Work instruction. Copy each line below as it stands, but skip any picture it contains.

Material to process.
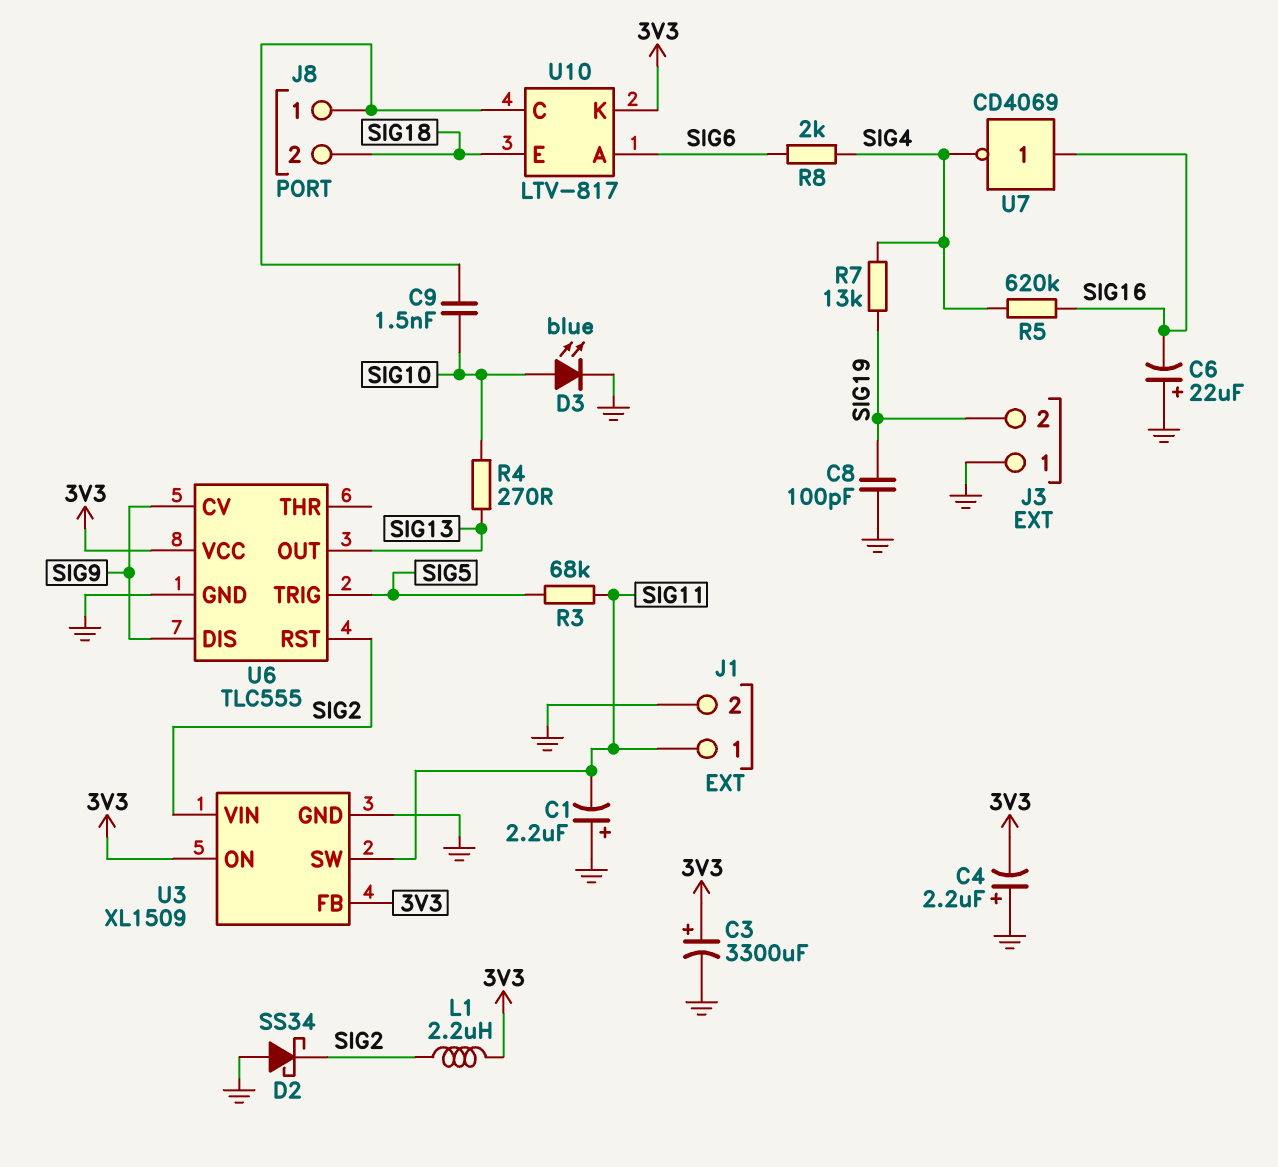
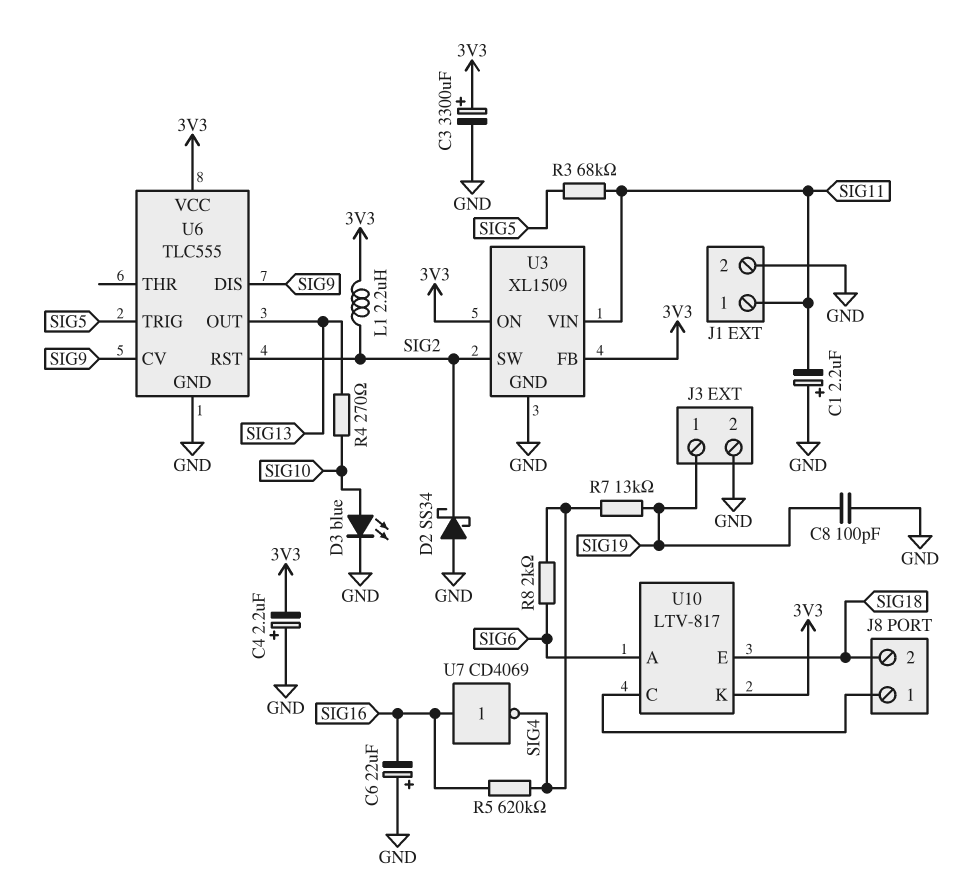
C9: 1.5nF (J8/1, SIG10) -> none
J3 pin 1: GND -> SIG19
J3 pin 2: SIG19 -> GND
U3 pin SW: SIG11 -> SIG2
U3 pin VIN: SIG2 -> SIG11

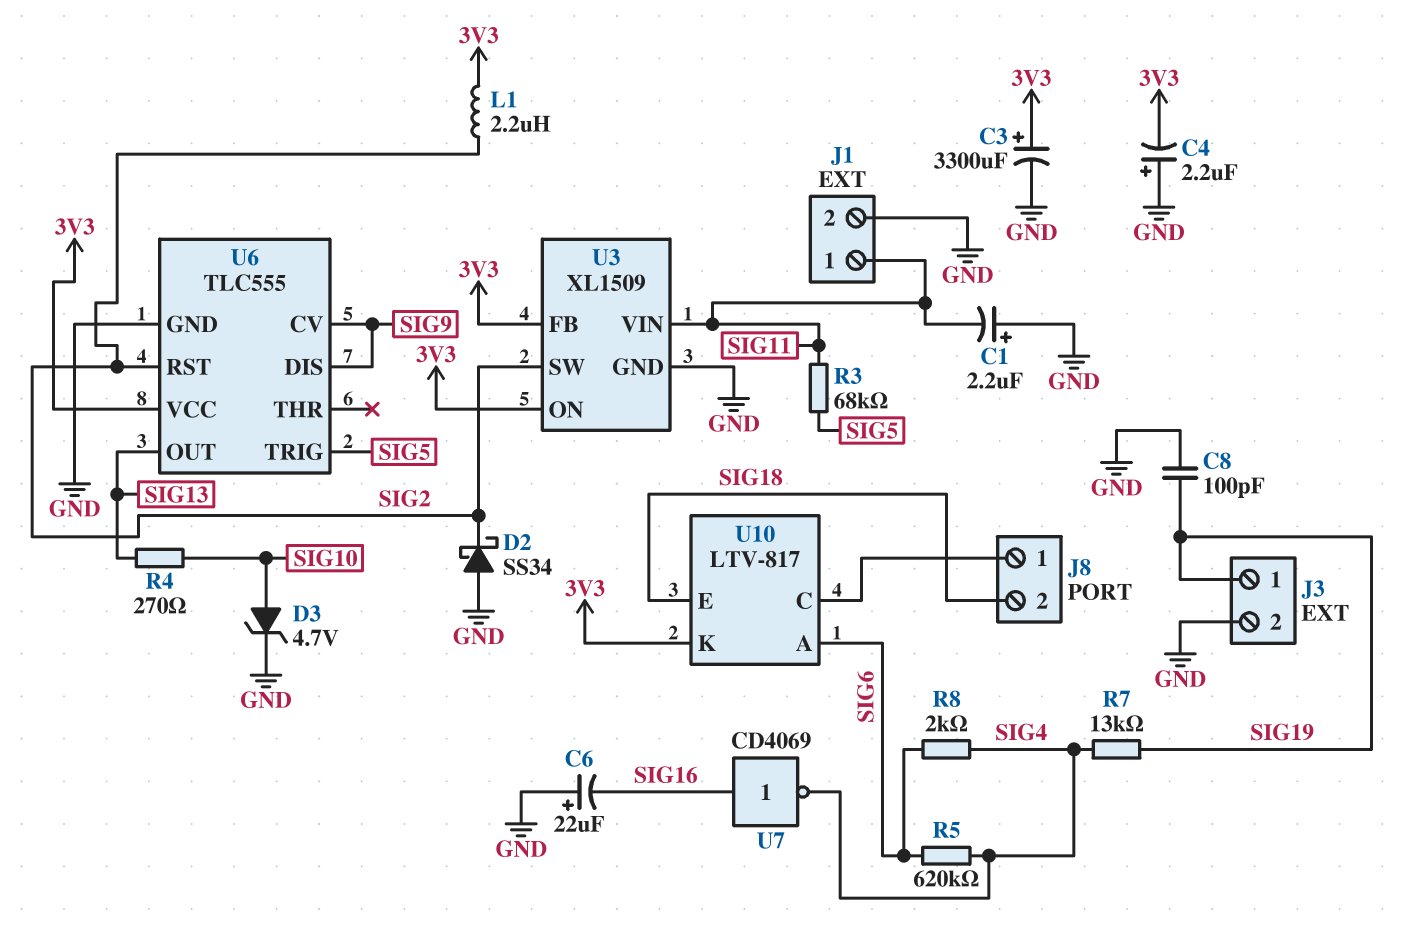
D3: LED blue (A SIG10, K GND) -> zener 4.7V (A SIG10, K GND)
R5: 620k (SIG4, SIG16) -> 620k (SIG4, SIG6)

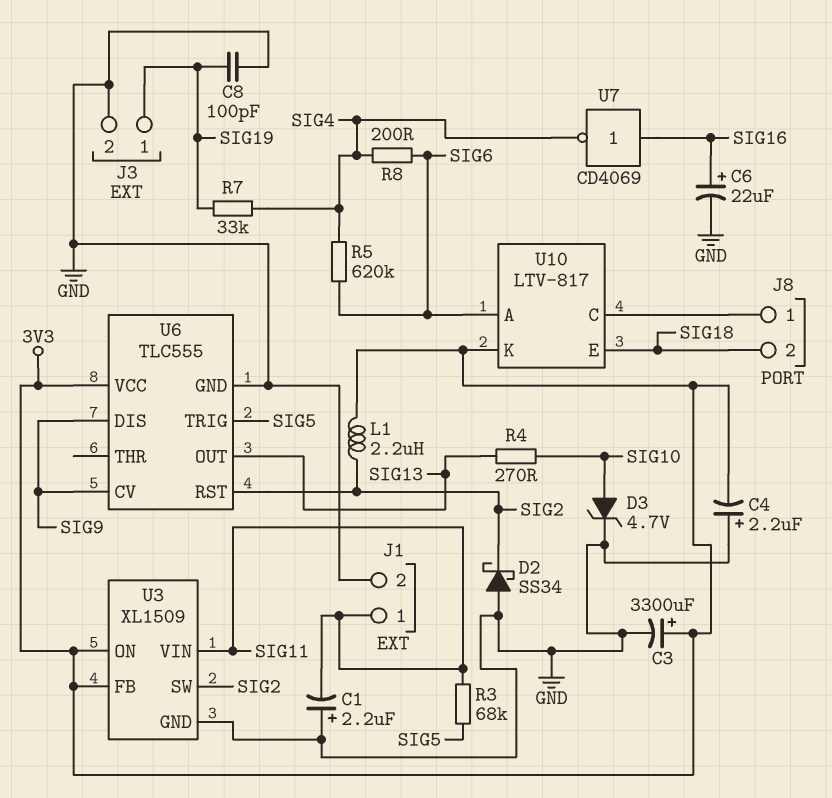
C6: 22uF (plus GND, minus SIG16) -> 22uF (plus SIG16, minus GND)
R7: 13k (SIG4, SIG19) -> 33k (SIG4, SIG19)
R8: 2k (SIG4, SIG6) -> 200 (SIG4, SIG6)

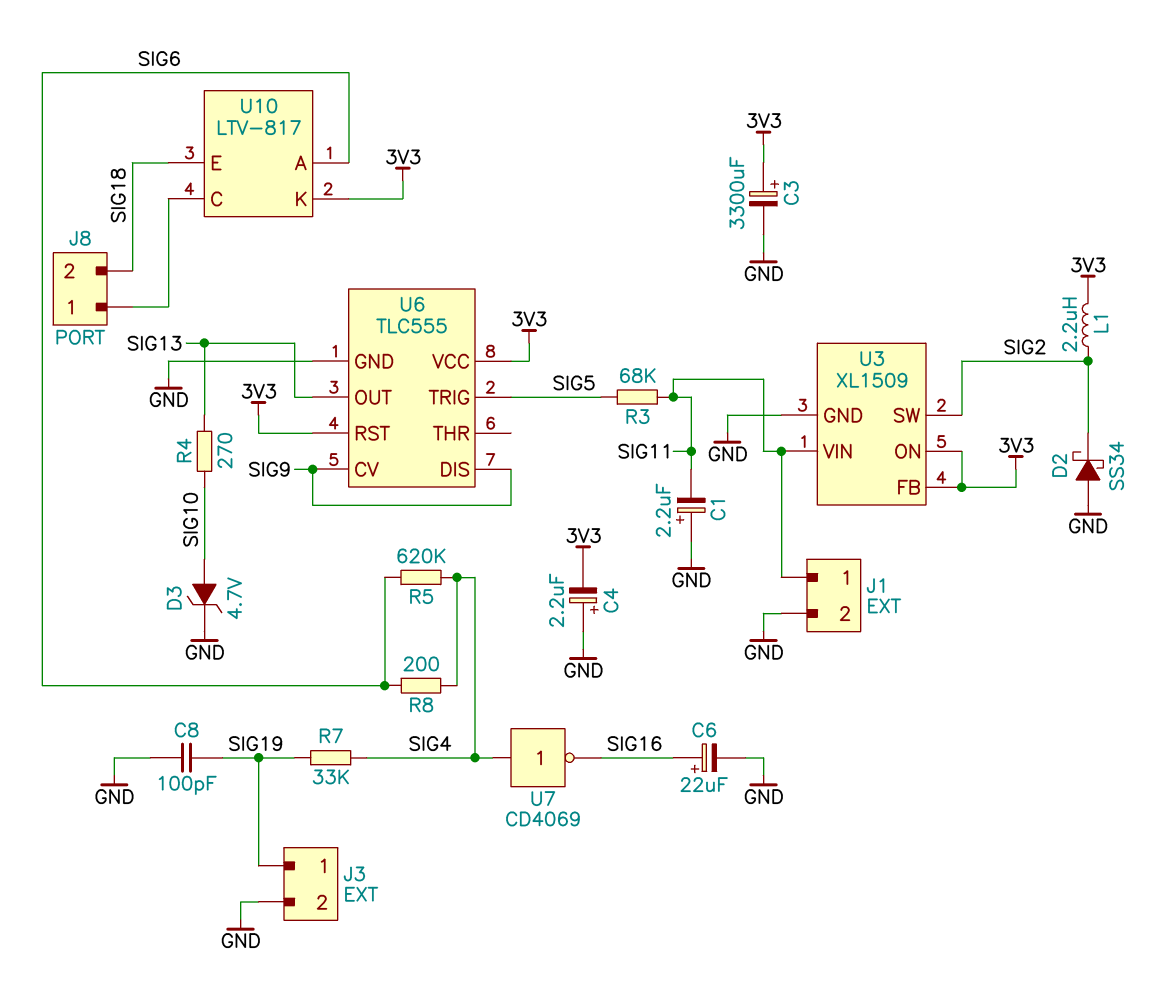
U6 pin RST: SIG2 -> 3V3
U7: NOT CD4069 (in SIG16, out SIG4) -> NOT CD4069 (in SIG4, out SIG16)

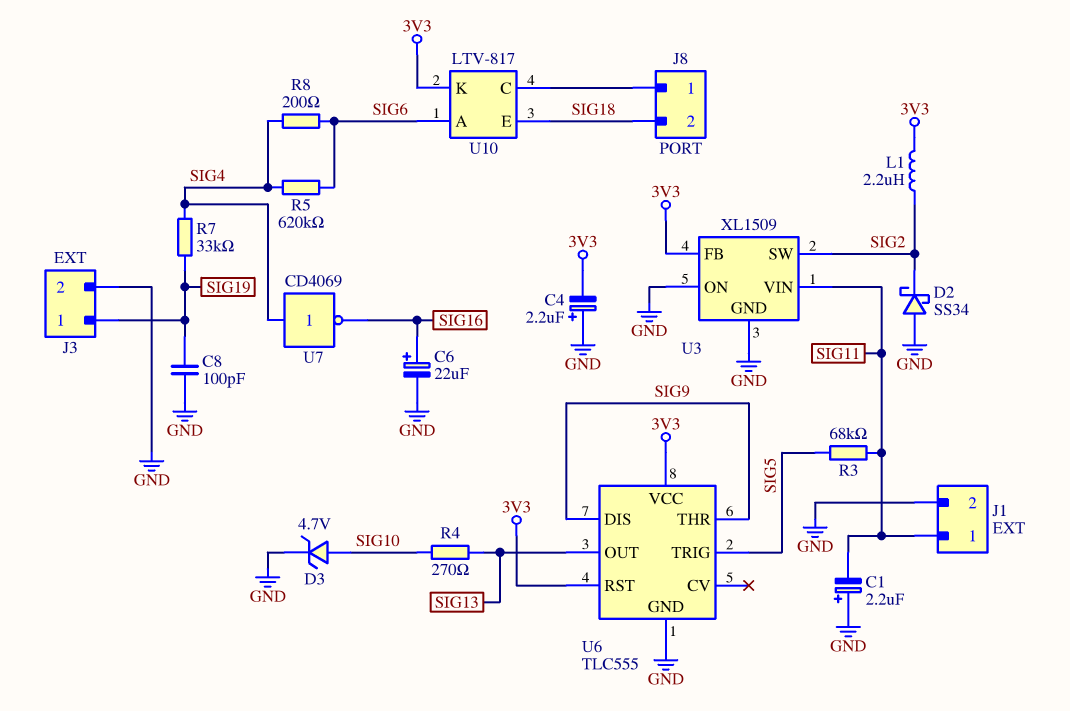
C3: 3300uF (plus 3V3, minus GND) -> none
U3 pin ON: 3V3 -> GND
U6 pin CV: SIG9 -> none
U6 pin THR: none -> SIG9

Solution for this problem.
C9: 1.5nF (J8/1, SIG10) -> none
J3 pin 1: GND -> SIG19
J3 pin 2: SIG19 -> GND
U3 pin SW: SIG11 -> SIG2
U3 pin VIN: SIG2 -> SIG11

D3: LED blue (A SIG10, K GND) -> zener 4.7V (A SIG10, K GND)
R5: 620k (SIG4, SIG16) -> 620k (SIG4, SIG6)

C6: 22uF (plus GND, minus SIG16) -> 22uF (plus SIG16, minus GND)
R7: 13k (SIG4, SIG19) -> 33k (SIG4, SIG19)
R8: 2k (SIG4, SIG6) -> 200 (SIG4, SIG6)

U6 pin RST: SIG2 -> 3V3
U7: NOT CD4069 (in SIG16, out SIG4) -> NOT CD4069 (in SIG4, out SIG16)

C3: 3300uF (plus 3V3, minus GND) -> none
U3 pin ON: 3V3 -> GND
U6 pin CV: SIG9 -> none
U6 pin THR: none -> SIG9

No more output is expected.